◆ ASSIGNED TASK: Retype every line from the one containing "tarta/morado (no. 2 from left)" through the last line of the records below, both included; leave out the pictures.

◆ DATA TO USE:
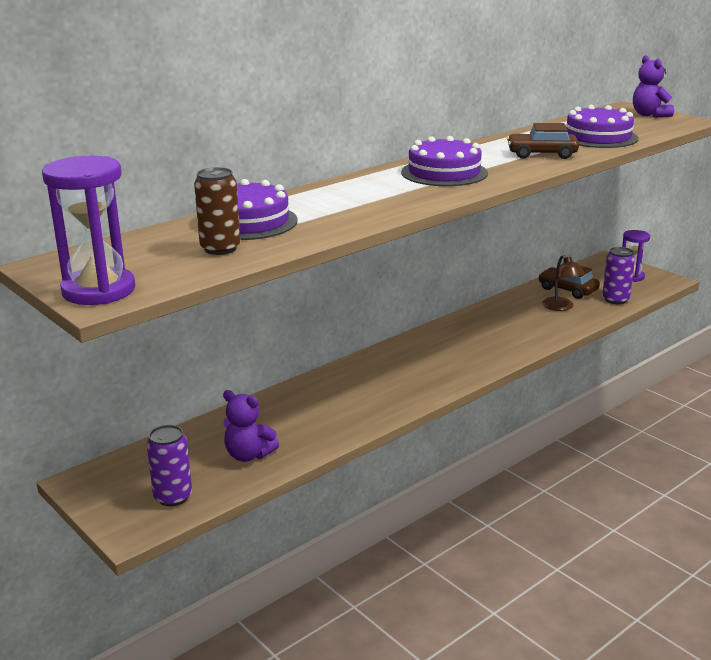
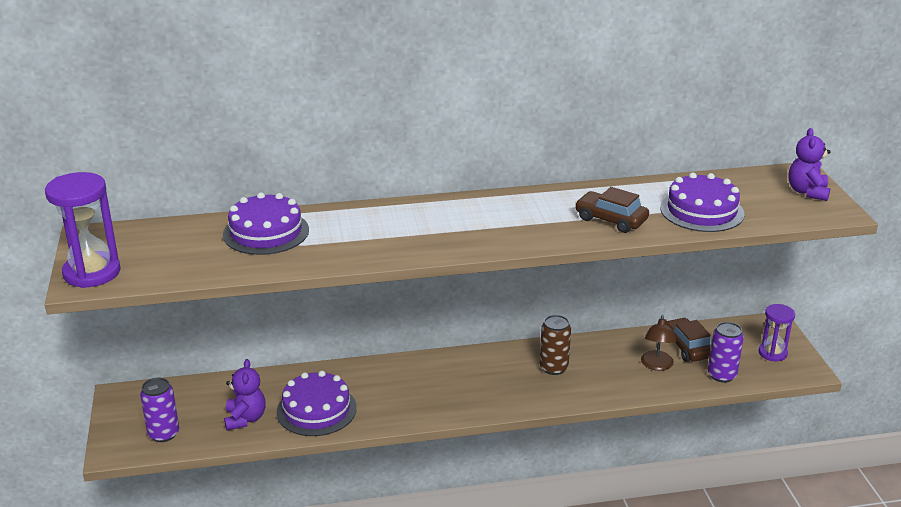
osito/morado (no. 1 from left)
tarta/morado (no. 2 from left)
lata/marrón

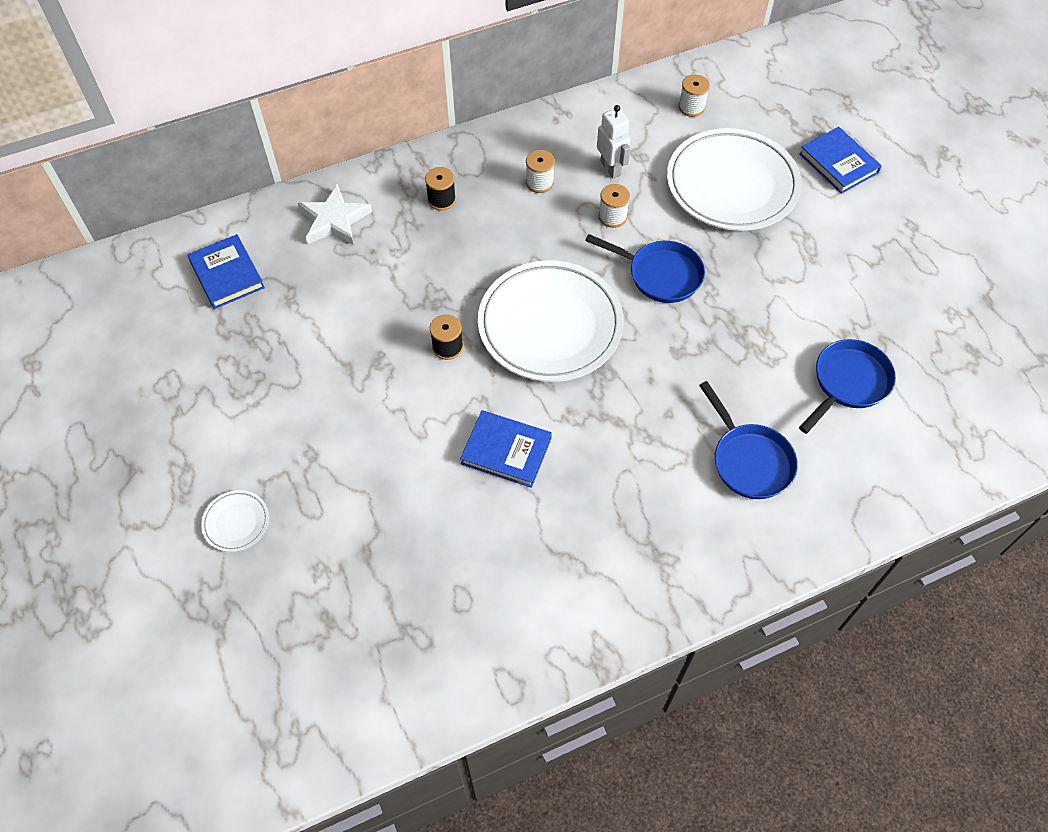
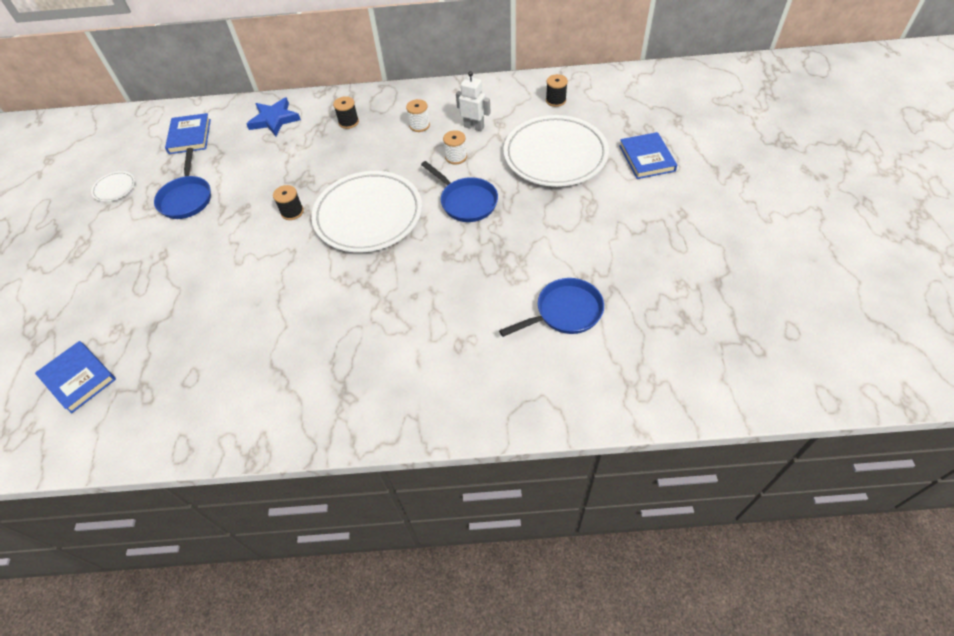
libro/azul (no. 1 from left)
plato/blanco (no. 1 from left)
sartén/azul (no. 1 from left)
estrella/azul
robot/blanco
carrete/negro (no. 3 from left)

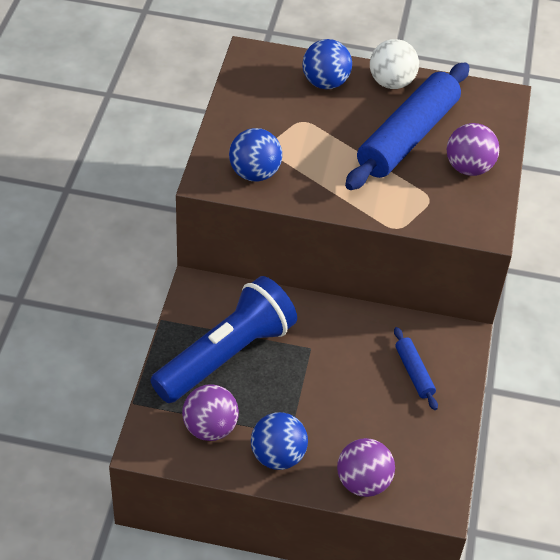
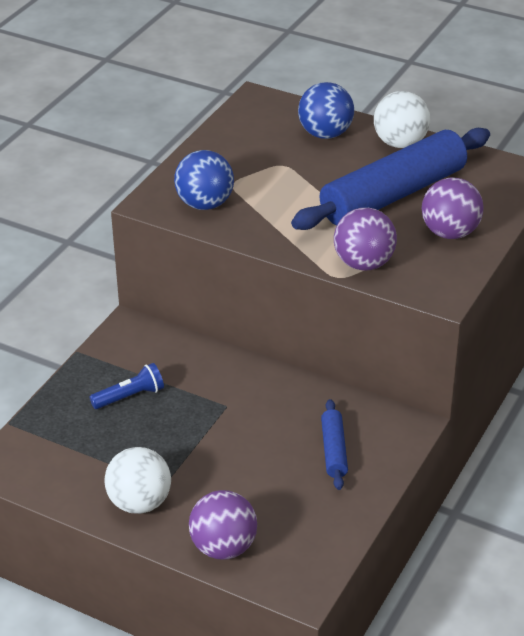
lámpara de mano/azul
pelota/blanco (no. 1 from left)
pelota/morado (no. 2 from left)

◆ REPLY:
tarta/morado (no. 2 from left)
lata/marrón

libro/azul (no. 1 from left)
plato/blanco (no. 1 from left)
sartén/azul (no. 1 from left)
estrella/azul
robot/blanco
carrete/negro (no. 3 from left)

lámpara de mano/azul
pelota/blanco (no. 1 from left)
pelota/morado (no. 2 from left)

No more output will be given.